• **What to produce**: All lines from the one containing "blue slope H4:H5 level 2 top 5 -> none" through the final line of the entries are to be written out verbatim; no other line is to be included.

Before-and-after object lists
:::

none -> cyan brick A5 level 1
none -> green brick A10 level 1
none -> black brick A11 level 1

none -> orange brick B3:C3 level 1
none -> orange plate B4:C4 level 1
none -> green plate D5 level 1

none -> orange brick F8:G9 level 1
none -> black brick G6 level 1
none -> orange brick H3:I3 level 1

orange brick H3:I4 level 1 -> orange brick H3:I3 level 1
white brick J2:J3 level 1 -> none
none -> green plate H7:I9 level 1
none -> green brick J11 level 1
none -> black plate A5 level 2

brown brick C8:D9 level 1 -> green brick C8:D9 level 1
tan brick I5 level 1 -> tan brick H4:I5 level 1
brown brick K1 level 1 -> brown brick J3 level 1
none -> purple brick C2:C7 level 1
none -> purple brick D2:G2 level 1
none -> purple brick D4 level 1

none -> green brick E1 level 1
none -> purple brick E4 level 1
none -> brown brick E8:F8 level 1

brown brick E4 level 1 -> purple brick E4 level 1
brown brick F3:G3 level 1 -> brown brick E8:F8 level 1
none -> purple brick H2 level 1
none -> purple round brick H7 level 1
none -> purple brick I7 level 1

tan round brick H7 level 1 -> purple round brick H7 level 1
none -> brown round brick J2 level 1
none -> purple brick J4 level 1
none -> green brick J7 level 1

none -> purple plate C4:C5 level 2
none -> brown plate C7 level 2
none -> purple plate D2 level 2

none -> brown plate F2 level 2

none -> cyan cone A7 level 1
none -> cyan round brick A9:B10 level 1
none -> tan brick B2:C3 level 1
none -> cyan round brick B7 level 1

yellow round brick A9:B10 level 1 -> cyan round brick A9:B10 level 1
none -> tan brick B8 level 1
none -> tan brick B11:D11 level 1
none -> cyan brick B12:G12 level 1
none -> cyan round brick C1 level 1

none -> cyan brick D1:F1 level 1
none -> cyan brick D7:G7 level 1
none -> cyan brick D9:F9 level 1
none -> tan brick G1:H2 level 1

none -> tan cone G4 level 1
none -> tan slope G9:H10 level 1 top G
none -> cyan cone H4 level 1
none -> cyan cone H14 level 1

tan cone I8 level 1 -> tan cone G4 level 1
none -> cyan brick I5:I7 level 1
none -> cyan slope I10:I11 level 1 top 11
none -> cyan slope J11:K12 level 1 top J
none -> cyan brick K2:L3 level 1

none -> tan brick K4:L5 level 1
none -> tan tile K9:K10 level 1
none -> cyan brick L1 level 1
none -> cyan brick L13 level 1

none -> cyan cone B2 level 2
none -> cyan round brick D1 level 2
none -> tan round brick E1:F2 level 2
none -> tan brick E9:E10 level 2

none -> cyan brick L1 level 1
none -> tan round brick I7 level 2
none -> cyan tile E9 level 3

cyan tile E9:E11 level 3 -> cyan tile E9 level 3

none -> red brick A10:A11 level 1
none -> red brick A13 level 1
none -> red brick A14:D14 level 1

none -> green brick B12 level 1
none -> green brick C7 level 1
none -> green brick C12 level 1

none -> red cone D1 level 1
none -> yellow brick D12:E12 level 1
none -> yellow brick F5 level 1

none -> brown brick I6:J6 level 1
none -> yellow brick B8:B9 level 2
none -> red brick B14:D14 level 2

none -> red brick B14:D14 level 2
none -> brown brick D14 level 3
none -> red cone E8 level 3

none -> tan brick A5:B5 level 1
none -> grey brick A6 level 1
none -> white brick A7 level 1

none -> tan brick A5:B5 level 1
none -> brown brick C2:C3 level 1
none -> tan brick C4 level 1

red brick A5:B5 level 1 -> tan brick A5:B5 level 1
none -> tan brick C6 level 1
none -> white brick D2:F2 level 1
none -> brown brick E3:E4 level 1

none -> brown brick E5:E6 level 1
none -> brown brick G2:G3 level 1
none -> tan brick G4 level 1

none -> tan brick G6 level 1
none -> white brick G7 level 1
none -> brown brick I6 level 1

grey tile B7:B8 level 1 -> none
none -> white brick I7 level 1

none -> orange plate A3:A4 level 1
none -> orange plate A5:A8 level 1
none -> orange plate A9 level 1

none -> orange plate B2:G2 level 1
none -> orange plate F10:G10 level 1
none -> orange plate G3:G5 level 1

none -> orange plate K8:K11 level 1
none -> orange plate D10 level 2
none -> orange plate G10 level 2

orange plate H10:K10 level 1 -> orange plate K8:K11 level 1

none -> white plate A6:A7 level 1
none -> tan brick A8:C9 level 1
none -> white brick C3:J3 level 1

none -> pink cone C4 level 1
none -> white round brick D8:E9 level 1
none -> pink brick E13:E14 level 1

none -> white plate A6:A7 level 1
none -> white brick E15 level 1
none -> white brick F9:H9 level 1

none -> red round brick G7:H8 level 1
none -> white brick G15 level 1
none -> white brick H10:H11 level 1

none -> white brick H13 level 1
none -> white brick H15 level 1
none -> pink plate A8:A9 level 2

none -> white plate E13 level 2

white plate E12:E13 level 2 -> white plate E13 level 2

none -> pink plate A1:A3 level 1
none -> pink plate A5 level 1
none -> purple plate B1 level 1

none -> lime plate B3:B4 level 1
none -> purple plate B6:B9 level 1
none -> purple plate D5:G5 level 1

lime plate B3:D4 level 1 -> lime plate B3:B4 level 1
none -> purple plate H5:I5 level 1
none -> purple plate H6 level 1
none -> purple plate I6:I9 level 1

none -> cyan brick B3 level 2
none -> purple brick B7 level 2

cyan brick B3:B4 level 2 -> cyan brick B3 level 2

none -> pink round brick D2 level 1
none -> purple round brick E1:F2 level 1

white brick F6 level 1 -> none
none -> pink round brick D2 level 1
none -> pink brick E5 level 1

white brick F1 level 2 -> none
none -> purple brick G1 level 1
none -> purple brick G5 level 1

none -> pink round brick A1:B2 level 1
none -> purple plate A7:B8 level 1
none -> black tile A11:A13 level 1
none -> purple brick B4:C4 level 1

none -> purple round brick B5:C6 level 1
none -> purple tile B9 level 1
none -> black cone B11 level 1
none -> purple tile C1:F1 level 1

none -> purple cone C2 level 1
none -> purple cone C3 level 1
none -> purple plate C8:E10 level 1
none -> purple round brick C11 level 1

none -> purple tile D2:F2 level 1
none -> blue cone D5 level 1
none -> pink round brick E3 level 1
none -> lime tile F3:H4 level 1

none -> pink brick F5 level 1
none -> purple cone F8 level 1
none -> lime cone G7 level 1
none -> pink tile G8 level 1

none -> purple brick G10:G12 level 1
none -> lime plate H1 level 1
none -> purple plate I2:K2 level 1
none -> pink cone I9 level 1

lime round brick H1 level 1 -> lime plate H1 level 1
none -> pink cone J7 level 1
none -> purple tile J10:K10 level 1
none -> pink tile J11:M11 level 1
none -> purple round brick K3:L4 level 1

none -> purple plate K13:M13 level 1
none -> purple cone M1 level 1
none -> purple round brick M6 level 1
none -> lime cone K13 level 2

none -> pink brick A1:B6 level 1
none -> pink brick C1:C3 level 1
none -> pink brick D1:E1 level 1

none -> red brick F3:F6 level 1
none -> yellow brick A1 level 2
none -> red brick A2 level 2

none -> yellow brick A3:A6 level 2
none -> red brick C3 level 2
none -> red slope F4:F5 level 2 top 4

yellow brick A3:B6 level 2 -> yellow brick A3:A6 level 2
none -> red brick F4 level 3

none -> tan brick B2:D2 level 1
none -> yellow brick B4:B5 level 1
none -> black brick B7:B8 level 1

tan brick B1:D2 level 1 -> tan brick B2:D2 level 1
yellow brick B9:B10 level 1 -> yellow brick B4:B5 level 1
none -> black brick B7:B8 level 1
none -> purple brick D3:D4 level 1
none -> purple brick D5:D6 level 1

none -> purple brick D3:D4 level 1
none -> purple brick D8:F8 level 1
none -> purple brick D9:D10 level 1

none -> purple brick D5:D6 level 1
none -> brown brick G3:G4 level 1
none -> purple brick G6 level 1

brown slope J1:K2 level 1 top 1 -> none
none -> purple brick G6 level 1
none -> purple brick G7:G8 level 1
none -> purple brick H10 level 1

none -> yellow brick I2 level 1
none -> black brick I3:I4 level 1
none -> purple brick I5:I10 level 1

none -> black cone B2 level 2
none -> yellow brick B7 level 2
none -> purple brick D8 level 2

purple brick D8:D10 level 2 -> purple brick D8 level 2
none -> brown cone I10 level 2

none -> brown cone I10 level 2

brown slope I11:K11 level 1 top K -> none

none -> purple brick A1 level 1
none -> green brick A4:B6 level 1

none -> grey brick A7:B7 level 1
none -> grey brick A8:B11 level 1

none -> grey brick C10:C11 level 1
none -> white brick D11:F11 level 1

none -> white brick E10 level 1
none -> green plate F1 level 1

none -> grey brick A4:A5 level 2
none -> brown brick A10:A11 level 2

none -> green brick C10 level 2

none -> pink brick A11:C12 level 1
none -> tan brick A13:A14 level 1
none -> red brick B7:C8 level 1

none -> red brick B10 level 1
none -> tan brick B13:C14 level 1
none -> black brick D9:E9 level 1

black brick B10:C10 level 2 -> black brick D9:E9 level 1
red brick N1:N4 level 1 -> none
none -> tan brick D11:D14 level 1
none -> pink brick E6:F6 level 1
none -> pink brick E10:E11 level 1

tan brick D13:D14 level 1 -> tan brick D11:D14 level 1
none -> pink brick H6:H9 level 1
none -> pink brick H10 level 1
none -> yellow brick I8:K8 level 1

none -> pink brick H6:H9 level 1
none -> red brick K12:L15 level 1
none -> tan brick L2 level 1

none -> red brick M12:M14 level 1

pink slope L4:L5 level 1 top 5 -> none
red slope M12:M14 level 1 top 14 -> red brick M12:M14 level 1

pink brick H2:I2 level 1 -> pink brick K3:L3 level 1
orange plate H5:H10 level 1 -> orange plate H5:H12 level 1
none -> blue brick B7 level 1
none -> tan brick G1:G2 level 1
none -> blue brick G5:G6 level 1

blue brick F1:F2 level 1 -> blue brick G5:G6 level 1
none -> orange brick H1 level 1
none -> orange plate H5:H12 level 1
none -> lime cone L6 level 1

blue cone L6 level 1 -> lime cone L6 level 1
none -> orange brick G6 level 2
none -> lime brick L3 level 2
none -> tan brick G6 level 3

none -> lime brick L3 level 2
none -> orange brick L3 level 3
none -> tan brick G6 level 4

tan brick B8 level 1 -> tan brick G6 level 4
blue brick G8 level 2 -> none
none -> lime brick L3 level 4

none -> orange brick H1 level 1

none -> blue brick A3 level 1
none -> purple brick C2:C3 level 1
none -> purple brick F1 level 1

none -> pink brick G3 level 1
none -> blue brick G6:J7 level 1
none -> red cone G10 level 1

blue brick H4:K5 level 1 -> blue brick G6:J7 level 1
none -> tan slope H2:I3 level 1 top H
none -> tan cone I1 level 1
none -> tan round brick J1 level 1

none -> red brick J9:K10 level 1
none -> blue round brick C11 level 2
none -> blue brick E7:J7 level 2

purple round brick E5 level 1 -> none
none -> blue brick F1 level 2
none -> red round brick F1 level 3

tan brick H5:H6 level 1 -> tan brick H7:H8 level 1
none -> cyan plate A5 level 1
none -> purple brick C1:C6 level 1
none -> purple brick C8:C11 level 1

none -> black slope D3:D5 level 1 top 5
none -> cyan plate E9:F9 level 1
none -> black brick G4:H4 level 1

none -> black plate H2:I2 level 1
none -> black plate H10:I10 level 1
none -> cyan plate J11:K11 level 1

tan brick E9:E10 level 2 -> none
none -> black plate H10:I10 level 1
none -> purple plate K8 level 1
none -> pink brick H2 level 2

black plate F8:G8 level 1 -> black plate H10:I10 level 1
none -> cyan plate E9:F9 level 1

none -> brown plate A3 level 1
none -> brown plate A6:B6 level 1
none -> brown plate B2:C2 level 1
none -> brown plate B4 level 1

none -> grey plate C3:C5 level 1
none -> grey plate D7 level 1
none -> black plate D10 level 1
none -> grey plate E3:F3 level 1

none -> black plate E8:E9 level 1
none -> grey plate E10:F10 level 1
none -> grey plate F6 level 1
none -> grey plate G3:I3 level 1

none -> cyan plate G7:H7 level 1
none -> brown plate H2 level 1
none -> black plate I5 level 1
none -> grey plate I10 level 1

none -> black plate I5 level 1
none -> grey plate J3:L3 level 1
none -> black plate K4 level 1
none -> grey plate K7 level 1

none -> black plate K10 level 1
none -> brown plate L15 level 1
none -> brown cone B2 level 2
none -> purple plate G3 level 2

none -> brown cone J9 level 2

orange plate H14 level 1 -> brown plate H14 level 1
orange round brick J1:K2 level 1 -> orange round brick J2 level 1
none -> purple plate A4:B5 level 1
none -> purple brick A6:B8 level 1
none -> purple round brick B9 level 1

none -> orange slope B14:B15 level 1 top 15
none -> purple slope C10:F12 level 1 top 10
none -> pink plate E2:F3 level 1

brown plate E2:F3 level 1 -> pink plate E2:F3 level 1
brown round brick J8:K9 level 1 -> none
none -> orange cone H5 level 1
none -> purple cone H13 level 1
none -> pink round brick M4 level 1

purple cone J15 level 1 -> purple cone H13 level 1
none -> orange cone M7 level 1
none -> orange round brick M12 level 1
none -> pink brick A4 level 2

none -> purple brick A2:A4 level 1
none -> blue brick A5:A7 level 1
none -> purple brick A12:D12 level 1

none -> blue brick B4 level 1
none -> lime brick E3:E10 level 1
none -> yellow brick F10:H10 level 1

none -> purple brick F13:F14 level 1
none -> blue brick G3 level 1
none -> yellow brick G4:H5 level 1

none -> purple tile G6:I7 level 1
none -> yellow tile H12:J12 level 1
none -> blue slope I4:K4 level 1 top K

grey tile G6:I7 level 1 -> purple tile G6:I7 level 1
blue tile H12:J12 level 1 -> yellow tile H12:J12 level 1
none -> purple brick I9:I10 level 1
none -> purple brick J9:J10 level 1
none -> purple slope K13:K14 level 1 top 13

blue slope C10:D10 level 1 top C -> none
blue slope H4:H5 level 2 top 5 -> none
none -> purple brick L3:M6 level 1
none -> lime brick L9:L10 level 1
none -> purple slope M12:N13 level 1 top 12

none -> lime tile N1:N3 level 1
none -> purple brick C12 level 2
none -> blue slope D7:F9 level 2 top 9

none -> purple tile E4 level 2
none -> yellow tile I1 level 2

:::

• **The completed task**:
blue slope H4:H5 level 2 top 5 -> none
none -> purple brick L3:M6 level 1
none -> lime brick L9:L10 level 1
none -> purple slope M12:N13 level 1 top 12

none -> lime tile N1:N3 level 1
none -> purple brick C12 level 2
none -> blue slope D7:F9 level 2 top 9

none -> purple tile E4 level 2
none -> yellow tile I1 level 2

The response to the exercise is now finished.